Before-and-after coordinate records
..............................

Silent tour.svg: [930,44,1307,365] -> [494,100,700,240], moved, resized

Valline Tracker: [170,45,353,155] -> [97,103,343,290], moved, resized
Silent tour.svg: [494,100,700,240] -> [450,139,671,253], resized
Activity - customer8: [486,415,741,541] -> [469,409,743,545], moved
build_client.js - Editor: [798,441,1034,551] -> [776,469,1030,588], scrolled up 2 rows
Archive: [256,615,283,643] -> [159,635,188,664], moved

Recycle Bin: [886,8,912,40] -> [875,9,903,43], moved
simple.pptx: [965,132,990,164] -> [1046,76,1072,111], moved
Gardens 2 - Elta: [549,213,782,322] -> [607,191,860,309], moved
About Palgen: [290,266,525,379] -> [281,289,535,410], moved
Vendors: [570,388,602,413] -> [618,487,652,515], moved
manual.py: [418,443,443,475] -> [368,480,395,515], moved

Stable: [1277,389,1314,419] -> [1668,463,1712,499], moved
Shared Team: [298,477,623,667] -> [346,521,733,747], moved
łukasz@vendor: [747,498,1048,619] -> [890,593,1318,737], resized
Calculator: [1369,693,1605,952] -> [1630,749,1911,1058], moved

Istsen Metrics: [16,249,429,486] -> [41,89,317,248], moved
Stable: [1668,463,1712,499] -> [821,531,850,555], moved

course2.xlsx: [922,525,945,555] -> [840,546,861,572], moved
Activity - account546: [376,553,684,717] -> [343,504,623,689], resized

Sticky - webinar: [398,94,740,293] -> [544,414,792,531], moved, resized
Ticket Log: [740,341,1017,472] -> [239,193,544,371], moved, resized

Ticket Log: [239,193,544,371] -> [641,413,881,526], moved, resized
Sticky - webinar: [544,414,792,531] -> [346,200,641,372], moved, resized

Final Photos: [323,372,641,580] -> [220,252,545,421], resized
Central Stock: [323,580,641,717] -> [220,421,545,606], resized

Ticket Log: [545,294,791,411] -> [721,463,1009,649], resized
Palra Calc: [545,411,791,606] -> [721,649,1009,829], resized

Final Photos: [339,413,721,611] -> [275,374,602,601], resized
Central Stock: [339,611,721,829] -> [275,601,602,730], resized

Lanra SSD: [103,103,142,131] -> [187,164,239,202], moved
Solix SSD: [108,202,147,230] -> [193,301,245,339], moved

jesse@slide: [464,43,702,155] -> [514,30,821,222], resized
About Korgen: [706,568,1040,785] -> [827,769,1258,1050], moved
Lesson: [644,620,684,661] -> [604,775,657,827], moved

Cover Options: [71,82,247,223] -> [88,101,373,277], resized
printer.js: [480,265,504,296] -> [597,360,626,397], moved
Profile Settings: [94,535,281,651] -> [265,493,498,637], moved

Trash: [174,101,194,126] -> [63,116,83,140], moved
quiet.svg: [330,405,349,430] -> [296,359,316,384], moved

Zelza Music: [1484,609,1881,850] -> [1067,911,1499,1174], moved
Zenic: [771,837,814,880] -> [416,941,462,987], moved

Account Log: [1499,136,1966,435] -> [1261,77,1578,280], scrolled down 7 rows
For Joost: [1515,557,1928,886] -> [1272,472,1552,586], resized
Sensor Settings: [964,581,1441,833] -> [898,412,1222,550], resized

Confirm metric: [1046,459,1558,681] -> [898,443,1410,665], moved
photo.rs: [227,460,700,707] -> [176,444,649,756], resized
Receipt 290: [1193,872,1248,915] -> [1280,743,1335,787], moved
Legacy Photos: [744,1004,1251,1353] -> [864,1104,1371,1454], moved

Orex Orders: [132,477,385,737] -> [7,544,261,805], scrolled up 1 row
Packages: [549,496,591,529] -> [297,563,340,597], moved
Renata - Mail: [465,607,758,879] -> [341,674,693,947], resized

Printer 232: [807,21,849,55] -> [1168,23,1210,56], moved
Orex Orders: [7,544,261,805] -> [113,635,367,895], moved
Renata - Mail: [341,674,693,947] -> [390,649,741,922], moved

..............................

- _WORK INSTRUCTIONS_:
Given the records above, restate word for word only the lines starting at the one with "Cover Options: [71,82,247,223]" and ending at the one with "Packages: [549,496,591,529] ->".

- _PROBLEM SOLUTION_:
Cover Options: [71,82,247,223] -> [88,101,373,277], resized
printer.js: [480,265,504,296] -> [597,360,626,397], moved
Profile Settings: [94,535,281,651] -> [265,493,498,637], moved

Trash: [174,101,194,126] -> [63,116,83,140], moved
quiet.svg: [330,405,349,430] -> [296,359,316,384], moved

Zelza Music: [1484,609,1881,850] -> [1067,911,1499,1174], moved
Zenic: [771,837,814,880] -> [416,941,462,987], moved

Account Log: [1499,136,1966,435] -> [1261,77,1578,280], scrolled down 7 rows
For Joost: [1515,557,1928,886] -> [1272,472,1552,586], resized
Sensor Settings: [964,581,1441,833] -> [898,412,1222,550], resized

Confirm metric: [1046,459,1558,681] -> [898,443,1410,665], moved
photo.rs: [227,460,700,707] -> [176,444,649,756], resized
Receipt 290: [1193,872,1248,915] -> [1280,743,1335,787], moved
Legacy Photos: [744,1004,1251,1353] -> [864,1104,1371,1454], moved

Orex Orders: [132,477,385,737] -> [7,544,261,805], scrolled up 1 row
Packages: [549,496,591,529] -> [297,563,340,597], moved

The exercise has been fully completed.